(WHAT IS BEING ASKED) For the records that follow, please set down exactly the lines between the one holding "RELAY pin IN1: D3 -> D5" and the one holding "RADIO: CC1101 -> RFM69", inclusive, and only those.

____ EXERCISE MATERIAL

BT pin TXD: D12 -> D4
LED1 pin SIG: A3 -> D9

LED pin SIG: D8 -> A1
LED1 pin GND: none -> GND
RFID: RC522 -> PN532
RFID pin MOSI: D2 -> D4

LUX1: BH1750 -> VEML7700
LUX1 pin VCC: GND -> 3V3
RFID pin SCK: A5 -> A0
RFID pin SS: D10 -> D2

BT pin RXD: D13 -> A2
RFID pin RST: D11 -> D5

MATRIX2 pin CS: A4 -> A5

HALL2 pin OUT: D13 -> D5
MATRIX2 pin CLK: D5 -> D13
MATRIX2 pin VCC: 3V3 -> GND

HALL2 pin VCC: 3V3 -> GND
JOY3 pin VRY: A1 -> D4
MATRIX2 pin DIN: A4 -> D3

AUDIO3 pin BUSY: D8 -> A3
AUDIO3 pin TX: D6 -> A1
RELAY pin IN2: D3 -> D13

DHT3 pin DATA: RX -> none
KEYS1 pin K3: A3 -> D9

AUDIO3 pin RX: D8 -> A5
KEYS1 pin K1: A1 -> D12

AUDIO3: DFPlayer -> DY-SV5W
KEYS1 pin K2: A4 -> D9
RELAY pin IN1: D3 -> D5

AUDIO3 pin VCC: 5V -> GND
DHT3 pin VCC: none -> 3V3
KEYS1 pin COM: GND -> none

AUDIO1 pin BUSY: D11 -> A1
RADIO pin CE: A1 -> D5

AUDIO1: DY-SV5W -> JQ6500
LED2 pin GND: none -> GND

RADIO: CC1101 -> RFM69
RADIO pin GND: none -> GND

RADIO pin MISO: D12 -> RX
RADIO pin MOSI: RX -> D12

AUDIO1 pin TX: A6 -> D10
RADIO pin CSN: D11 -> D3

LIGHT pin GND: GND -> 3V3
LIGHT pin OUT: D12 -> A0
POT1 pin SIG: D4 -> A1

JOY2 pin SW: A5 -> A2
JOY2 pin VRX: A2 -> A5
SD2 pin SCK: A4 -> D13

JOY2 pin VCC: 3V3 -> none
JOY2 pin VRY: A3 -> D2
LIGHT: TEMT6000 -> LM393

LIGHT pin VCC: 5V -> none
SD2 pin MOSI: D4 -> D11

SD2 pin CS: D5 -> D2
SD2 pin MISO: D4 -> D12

________

(SOLUTION)
RELAY pin IN1: D3 -> D5

AUDIO3 pin VCC: 5V -> GND
DHT3 pin VCC: none -> 3V3
KEYS1 pin COM: GND -> none

AUDIO1 pin BUSY: D11 -> A1
RADIO pin CE: A1 -> D5

AUDIO1: DY-SV5W -> JQ6500
LED2 pin GND: none -> GND

RADIO: CC1101 -> RFM69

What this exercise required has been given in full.